==== DATA PROVIDED ====

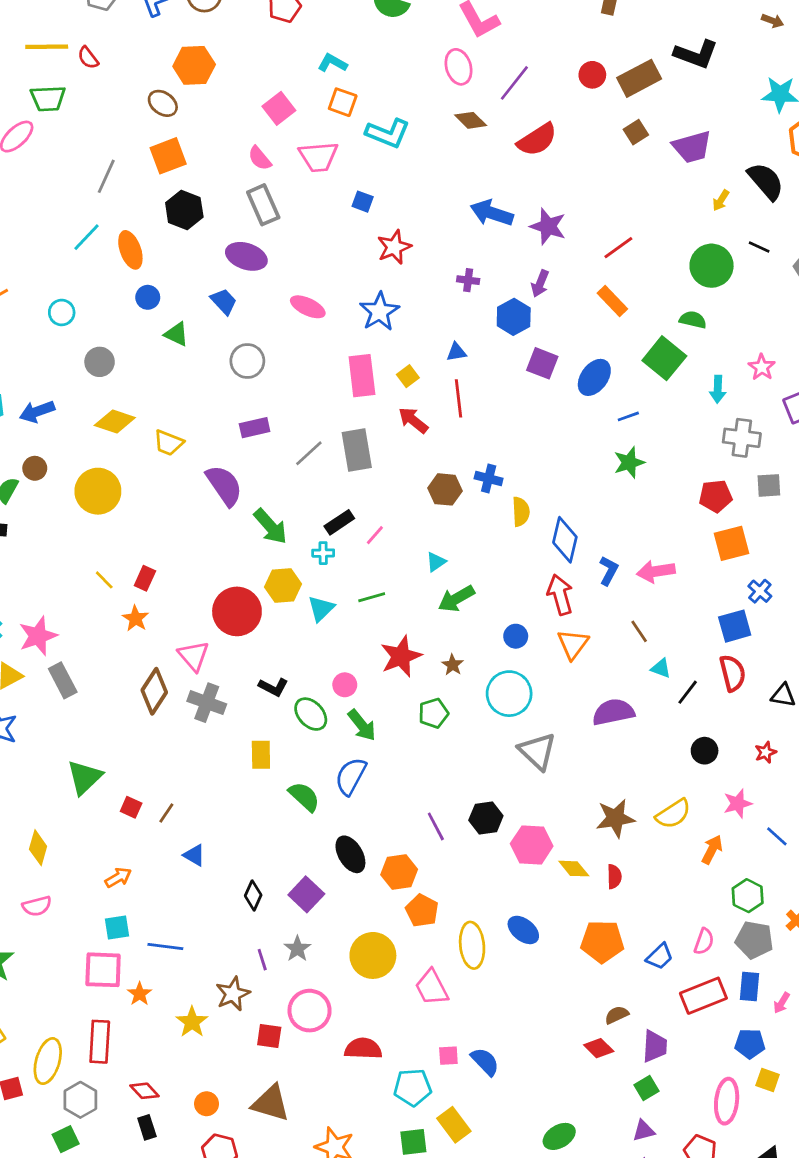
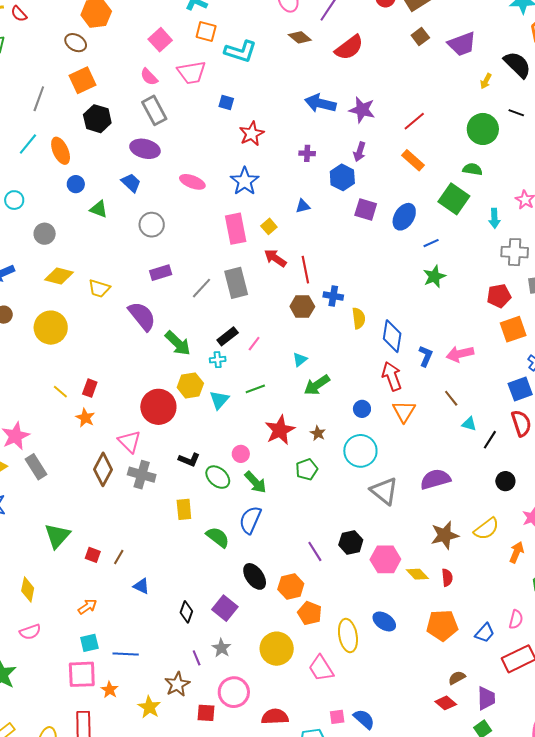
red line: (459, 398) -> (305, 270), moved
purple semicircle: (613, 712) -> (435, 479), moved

====
==== DATA PROVIDED ====

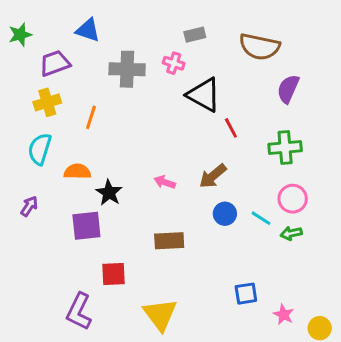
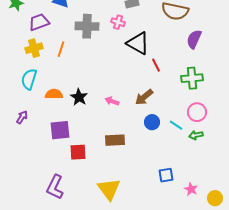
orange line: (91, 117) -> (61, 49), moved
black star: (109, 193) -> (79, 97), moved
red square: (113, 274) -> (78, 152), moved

====
==== DATA PROVIDED ====

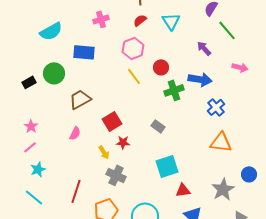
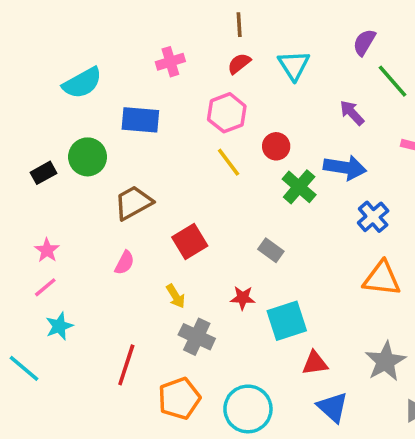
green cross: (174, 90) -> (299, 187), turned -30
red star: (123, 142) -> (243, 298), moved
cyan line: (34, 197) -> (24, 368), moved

====

Tally the lines in the material above that contain "star". Respond with the number and nothing else.

### THE COMPLETED TASK
2